> **WORK INSTRUCTIONS**
Please copy, exactly as they appear below, the lines from the one containing "camera: 65 degrees left, 10 degrees up" through the one containing "insert: cutting board".
== DATA SUPPLIED ==
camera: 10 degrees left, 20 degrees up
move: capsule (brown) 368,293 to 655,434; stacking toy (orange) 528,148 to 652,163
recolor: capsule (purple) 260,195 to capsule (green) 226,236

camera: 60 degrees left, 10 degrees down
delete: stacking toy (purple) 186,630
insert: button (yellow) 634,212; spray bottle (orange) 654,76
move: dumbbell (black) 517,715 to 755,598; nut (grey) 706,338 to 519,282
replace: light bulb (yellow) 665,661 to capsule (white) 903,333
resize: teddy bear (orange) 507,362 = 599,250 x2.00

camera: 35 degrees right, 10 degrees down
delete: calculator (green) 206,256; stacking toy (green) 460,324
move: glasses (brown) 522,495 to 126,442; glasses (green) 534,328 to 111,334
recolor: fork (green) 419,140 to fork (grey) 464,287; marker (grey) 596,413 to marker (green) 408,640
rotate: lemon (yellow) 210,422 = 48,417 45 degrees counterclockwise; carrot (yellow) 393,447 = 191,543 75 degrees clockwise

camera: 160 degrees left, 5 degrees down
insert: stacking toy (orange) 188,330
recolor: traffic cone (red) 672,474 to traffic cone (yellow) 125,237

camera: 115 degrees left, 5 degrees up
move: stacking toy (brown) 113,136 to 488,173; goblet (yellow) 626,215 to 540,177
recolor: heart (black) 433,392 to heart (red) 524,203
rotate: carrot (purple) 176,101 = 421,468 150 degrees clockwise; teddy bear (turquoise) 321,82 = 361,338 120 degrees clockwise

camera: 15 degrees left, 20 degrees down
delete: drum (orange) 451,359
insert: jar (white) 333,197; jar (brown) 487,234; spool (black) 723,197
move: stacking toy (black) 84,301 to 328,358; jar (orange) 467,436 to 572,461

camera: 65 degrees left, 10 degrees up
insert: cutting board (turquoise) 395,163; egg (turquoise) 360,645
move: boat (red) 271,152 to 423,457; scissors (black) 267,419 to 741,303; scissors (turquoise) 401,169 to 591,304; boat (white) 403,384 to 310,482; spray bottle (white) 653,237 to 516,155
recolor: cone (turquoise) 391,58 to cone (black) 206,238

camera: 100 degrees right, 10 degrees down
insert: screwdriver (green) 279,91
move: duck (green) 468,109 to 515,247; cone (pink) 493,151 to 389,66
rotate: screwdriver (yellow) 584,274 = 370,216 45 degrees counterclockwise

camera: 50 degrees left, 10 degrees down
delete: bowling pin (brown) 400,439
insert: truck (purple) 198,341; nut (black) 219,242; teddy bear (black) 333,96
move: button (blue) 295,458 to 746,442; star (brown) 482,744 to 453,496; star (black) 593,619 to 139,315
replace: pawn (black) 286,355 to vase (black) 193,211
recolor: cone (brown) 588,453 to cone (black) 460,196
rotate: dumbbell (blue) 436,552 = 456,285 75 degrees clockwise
===
> **RESULT FOR THIS EXERCISE**
camera: 65 degrees left, 10 degrees up
insert: cutting board (turquoise) 395,163; egg (turquoise) 360,645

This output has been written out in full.